Data records: Begin

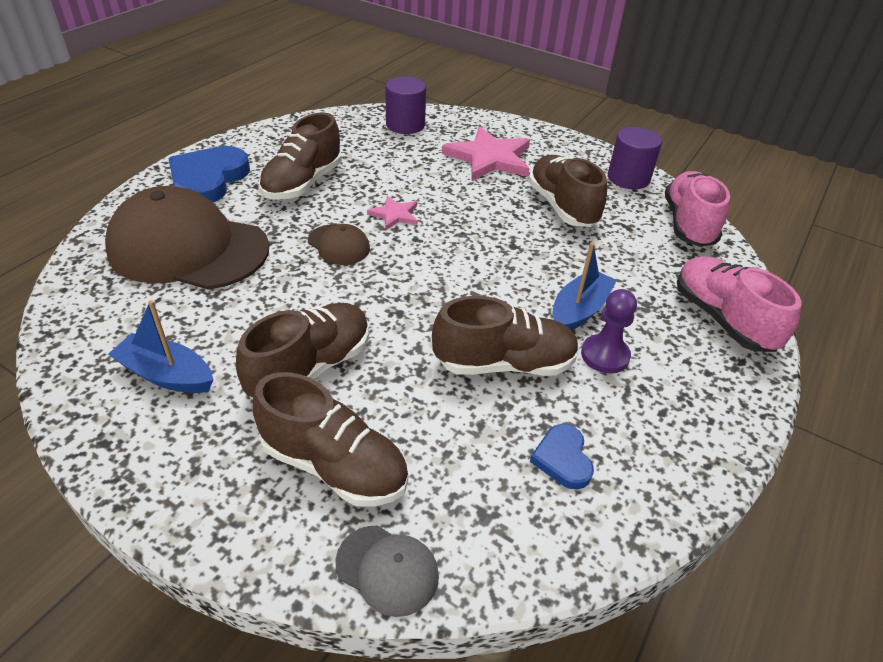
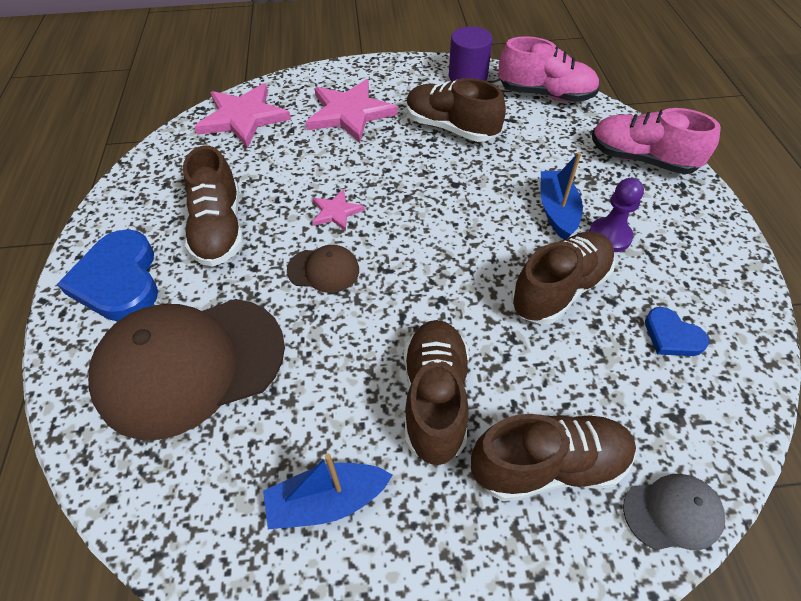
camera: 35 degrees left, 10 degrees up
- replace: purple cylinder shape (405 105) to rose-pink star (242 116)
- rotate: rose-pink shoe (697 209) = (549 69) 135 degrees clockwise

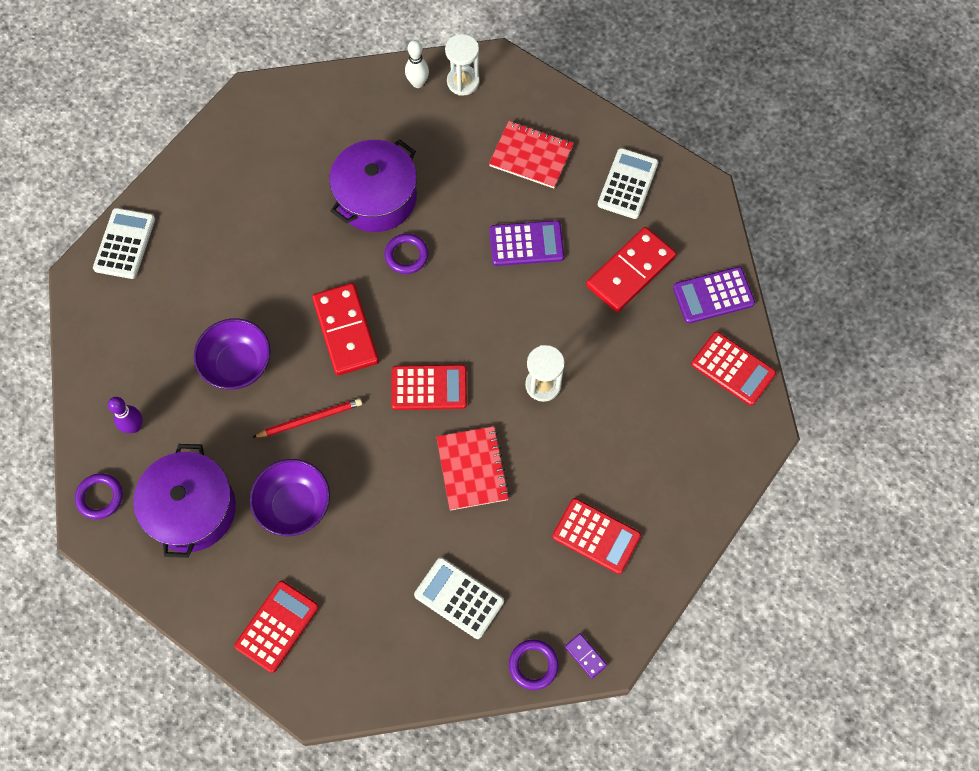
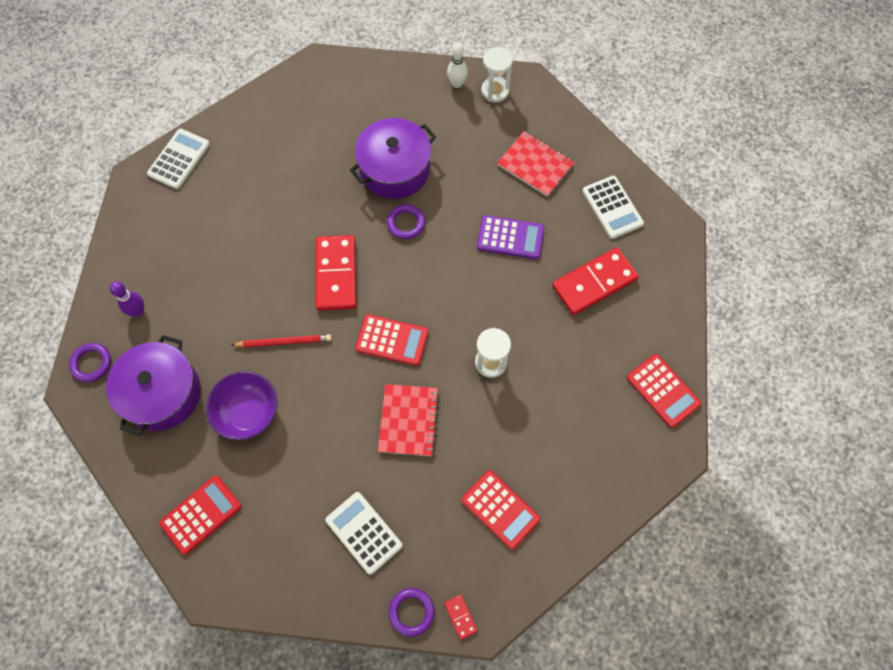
camera: 15 degrees right, 0 degrees up
- delete: purple serving bowl (232 354)
- delete: purple pocket calculator (714 295)
- recolor: purple domino tile (586 656) to red domino tile (460 617)
- rotate: white pocket calculator (628 183) = (613 207) 120 degrees clockwise

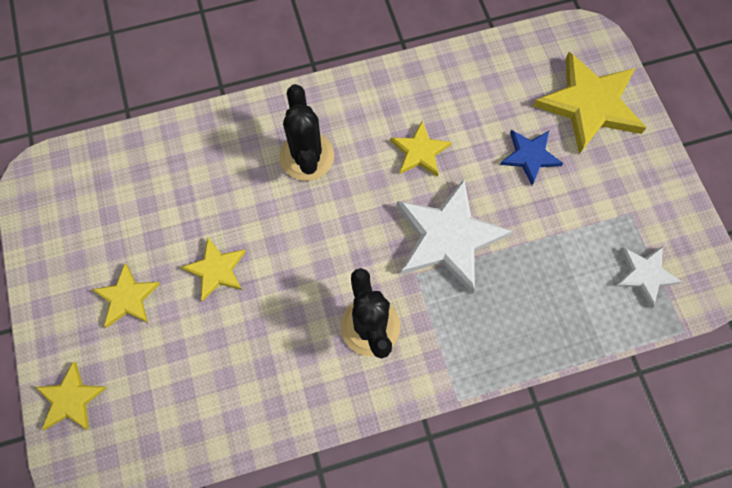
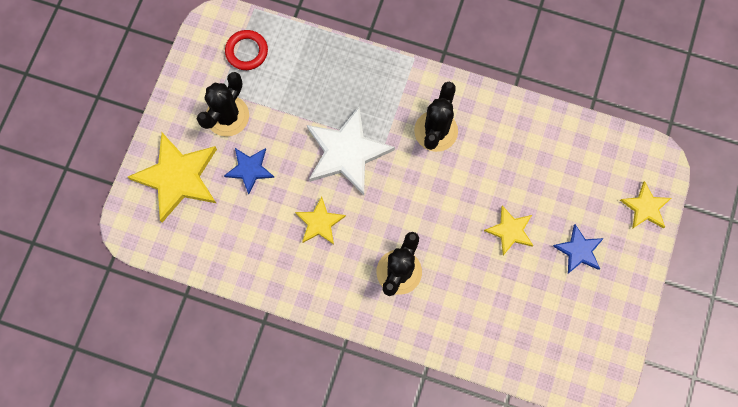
camera: 145 degrees left, 5 degrees up
- insert: jet-black cactus (223 104)
- replace: white star (648 277) to red hoop (246 50)
- recolor: yellow star (125 295) to royal blue star (578 249)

Data records: End

Where an entry holds an image, drop the image and copy the remaining text exactly.

• _Task output_:
camera: 35 degrees left, 10 degrees up
- replace: purple cylinder shape (405 105) to rose-pink star (242 116)
- rotate: rose-pink shoe (697 209) = (549 69) 135 degrees clockwise

camera: 15 degrees right, 0 degrees up
- delete: purple serving bowl (232 354)
- delete: purple pocket calculator (714 295)
- recolor: purple domino tile (586 656) to red domino tile (460 617)
- rotate: white pocket calculator (628 183) = (613 207) 120 degrees clockwise

camera: 145 degrees left, 5 degrees up
- insert: jet-black cactus (223 104)
- replace: white star (648 277) to red hoop (246 50)
- recolor: yellow star (125 295) to royal blue star (578 249)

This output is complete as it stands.